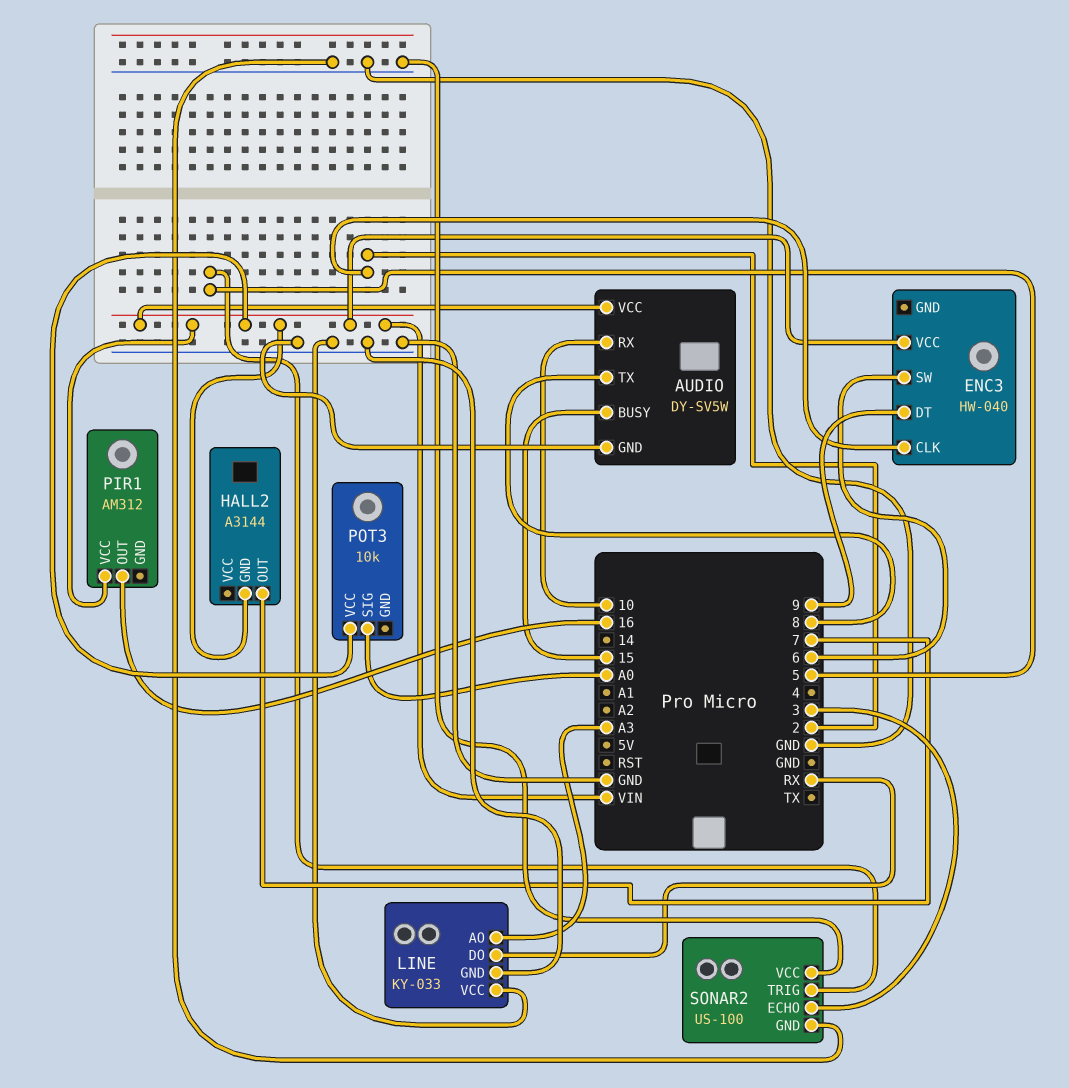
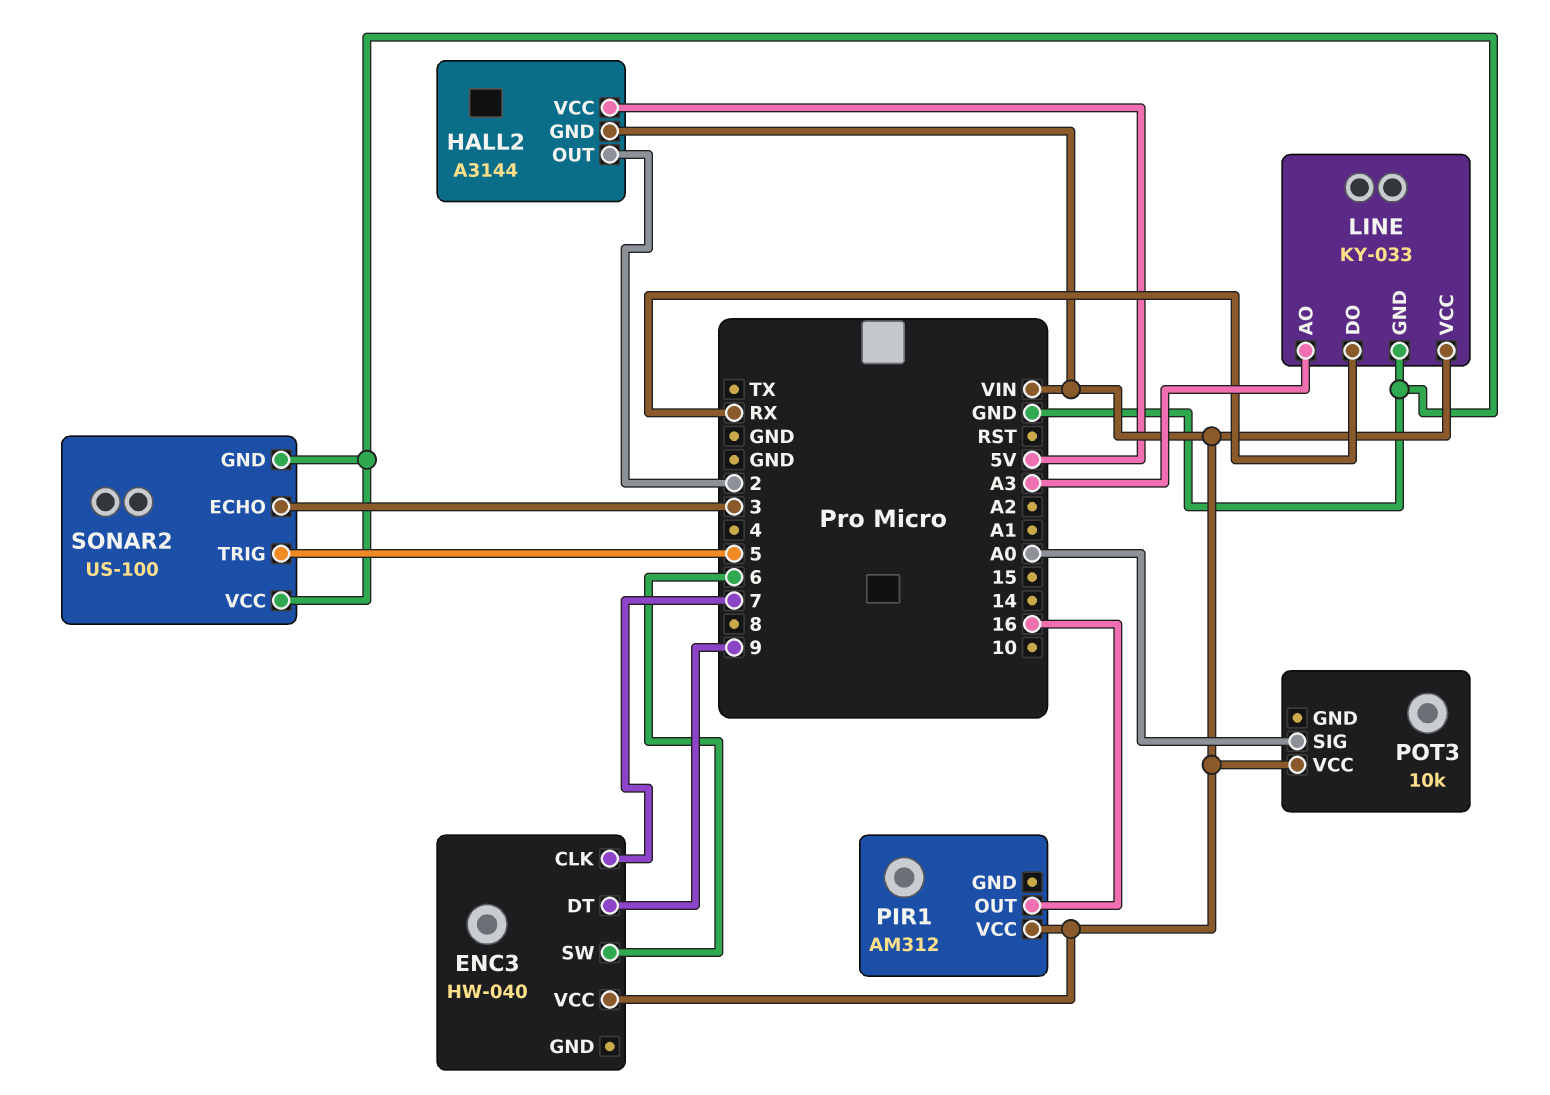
AUDIO: DY-SV5W -> none
AUDIO pin BUSY: 15 -> none
AUDIO pin GND: GND -> none
AUDIO pin RX: 10 -> none
AUDIO pin TX: 8 -> none
AUDIO pin VCC: VIN -> none
ENC3 pin CLK: 2 -> 7
HALL2 pin OUT: 7 -> 2
HALL2 pin VCC: none -> 5V
LINE pin VCC: GND -> VIN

### Task description
An exact copy is needed of the closing lines of the entries above, counting from the one that contains "HALL2 pin OUT: 7 -> 2" and including it and the last.

### Output for this task
HALL2 pin OUT: 7 -> 2
HALL2 pin VCC: none -> 5V
LINE pin VCC: GND -> VIN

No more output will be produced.